To do
From the entries below, copy every line where the string "pink" appears.

Input records
***

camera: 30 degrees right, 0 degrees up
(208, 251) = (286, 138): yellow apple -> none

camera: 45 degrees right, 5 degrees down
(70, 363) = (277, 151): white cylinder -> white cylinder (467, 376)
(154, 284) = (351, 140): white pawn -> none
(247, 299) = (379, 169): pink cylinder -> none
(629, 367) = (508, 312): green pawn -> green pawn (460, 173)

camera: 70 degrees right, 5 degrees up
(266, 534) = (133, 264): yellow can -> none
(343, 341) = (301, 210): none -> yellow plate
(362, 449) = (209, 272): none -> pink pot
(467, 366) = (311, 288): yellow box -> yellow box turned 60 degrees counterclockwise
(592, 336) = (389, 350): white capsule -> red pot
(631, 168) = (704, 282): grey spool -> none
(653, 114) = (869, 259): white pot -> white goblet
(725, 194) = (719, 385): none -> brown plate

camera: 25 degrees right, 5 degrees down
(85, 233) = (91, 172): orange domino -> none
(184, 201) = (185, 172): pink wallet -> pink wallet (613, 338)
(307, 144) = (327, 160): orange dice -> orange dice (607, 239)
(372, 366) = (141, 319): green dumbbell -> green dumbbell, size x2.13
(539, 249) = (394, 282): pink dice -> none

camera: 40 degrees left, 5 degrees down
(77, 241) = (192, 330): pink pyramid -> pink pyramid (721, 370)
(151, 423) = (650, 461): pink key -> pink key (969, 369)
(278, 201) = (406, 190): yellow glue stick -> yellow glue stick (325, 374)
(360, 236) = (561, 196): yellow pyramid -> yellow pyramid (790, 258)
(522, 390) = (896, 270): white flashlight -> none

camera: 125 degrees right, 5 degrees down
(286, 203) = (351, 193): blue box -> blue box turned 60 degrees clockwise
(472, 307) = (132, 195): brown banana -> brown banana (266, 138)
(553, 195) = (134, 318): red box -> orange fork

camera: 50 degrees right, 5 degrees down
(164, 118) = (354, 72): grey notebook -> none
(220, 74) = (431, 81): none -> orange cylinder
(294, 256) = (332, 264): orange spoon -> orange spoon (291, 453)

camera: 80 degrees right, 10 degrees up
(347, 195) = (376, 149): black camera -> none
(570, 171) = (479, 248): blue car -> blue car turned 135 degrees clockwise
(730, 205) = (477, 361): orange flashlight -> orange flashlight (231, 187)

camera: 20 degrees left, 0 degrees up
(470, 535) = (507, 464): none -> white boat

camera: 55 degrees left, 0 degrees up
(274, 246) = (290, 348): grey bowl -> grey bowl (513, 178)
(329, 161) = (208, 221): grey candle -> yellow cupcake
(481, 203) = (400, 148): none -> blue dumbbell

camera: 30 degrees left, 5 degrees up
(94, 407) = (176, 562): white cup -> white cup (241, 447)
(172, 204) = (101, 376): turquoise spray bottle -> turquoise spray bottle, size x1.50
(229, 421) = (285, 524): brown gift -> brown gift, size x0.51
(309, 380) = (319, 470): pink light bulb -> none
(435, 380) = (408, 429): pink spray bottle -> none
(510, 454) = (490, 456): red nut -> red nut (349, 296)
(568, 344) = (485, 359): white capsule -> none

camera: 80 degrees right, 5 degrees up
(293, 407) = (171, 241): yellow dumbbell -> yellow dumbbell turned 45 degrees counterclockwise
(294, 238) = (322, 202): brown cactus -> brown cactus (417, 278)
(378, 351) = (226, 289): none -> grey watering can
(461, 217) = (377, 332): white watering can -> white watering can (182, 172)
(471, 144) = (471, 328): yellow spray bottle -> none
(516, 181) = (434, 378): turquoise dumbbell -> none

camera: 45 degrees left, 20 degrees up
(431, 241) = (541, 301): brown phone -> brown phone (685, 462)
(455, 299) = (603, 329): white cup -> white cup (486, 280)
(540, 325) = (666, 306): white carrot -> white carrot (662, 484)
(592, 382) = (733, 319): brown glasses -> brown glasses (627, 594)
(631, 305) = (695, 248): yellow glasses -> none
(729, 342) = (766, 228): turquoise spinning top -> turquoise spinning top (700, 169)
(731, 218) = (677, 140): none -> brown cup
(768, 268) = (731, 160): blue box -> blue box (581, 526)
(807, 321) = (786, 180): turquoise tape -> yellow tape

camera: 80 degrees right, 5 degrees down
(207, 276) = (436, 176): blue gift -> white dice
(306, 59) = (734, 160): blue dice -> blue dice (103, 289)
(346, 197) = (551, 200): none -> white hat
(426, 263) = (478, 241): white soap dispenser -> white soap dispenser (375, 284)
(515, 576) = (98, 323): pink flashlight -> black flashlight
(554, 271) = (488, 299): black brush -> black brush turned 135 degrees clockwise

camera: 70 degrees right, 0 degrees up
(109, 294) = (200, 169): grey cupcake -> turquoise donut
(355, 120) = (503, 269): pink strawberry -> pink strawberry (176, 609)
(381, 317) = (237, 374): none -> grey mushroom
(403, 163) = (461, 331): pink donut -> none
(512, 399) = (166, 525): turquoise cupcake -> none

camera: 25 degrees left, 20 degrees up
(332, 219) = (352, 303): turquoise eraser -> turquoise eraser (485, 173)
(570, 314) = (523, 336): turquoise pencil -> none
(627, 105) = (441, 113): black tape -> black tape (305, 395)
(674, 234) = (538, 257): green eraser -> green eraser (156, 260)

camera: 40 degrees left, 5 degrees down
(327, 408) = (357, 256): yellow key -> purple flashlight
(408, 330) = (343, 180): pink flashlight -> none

***

Response to this exercise
(247, 299) = (379, 169): pink cylinder -> none
(362, 449) = (209, 272): none -> pink pot
(184, 201) = (185, 172): pink wallet -> pink wallet (613, 338)
(539, 249) = (394, 282): pink dice -> none
(77, 241) = (192, 330): pink pyramid -> pink pyramid (721, 370)
(151, 423) = (650, 461): pink key -> pink key (969, 369)
(309, 380) = (319, 470): pink light bulb -> none
(435, 380) = (408, 429): pink spray bottle -> none
(515, 576) = (98, 323): pink flashlight -> black flashlight
(355, 120) = (503, 269): pink strawberry -> pink strawberry (176, 609)
(403, 163) = (461, 331): pink donut -> none
(408, 330) = (343, 180): pink flashlight -> none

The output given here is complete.